• Exercise: Only one stretch of the listing below is wanted. Begin at the line that has "Trace every road", stop after the line that has "This is a 0.17", and repeat every line in between exactly.

• Data section:
···
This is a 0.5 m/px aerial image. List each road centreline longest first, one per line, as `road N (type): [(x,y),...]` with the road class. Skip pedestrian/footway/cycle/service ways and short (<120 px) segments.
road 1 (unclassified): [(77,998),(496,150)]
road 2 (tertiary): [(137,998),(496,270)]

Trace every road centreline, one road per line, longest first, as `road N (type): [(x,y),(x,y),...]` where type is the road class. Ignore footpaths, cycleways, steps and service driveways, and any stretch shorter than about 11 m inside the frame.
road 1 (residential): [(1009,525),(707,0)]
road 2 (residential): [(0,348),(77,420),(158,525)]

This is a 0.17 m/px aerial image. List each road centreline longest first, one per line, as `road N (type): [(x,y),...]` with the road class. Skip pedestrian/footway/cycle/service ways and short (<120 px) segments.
···
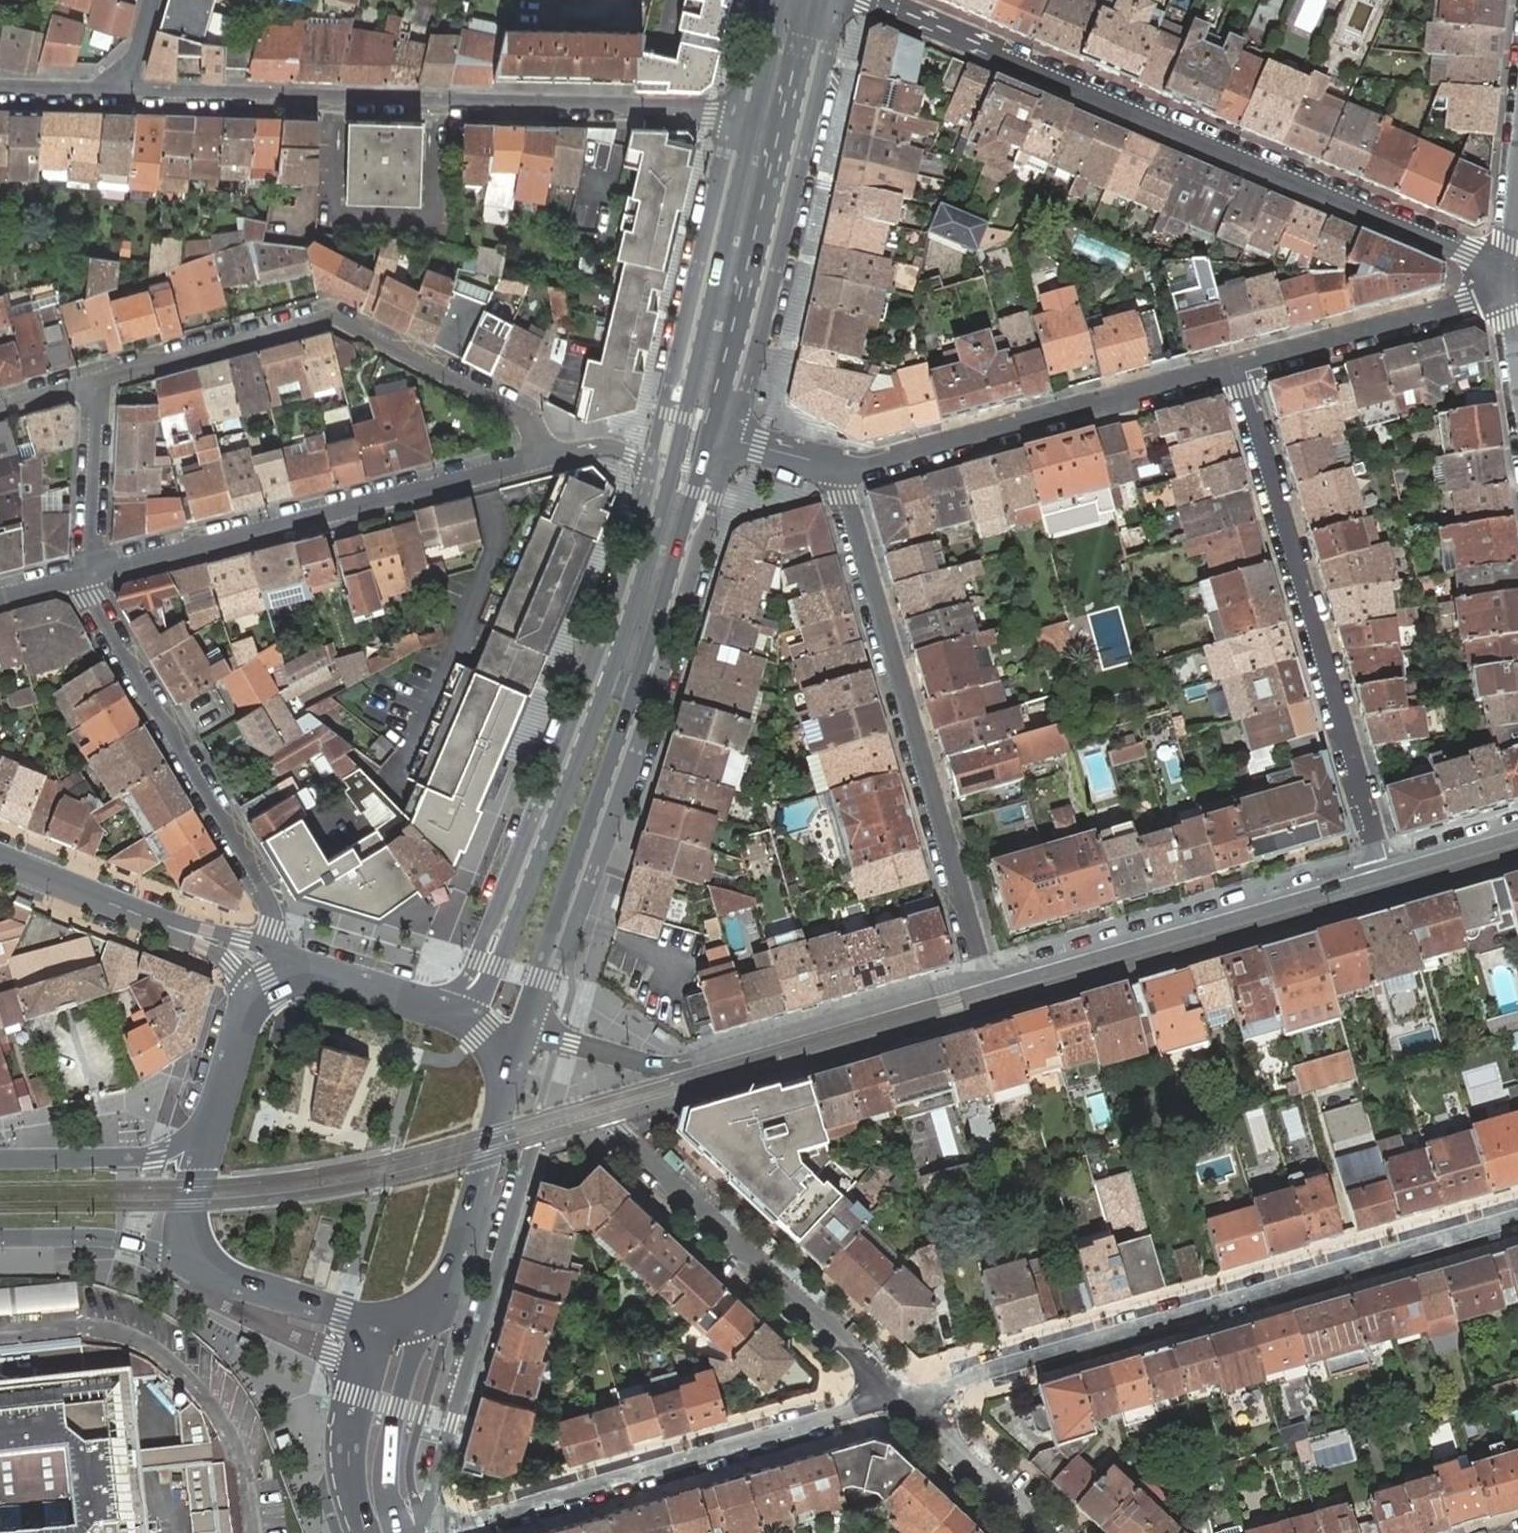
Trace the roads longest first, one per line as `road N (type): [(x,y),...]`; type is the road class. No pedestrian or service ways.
···
• Task answer:
Trace every road centreline, one road per line, longest first, as `road N (type): [(x,y),(x,y),...]` where type is the road class. Ignore footpaths, cycleways, steps and service driveways, and any stretch shorter than about 11 m inside the frame.
road 1 (residential): [(1009,525),(707,0)]
road 2 (residential): [(0,348),(77,420),(158,525)]

This is a 0.17 m/px aerial image. List each road centreline longest first, one per line, as `road N (type): [(x,y),...]` with the road class. Skip pedestrian/footway/cycle/service ways and short (<120 px) segments.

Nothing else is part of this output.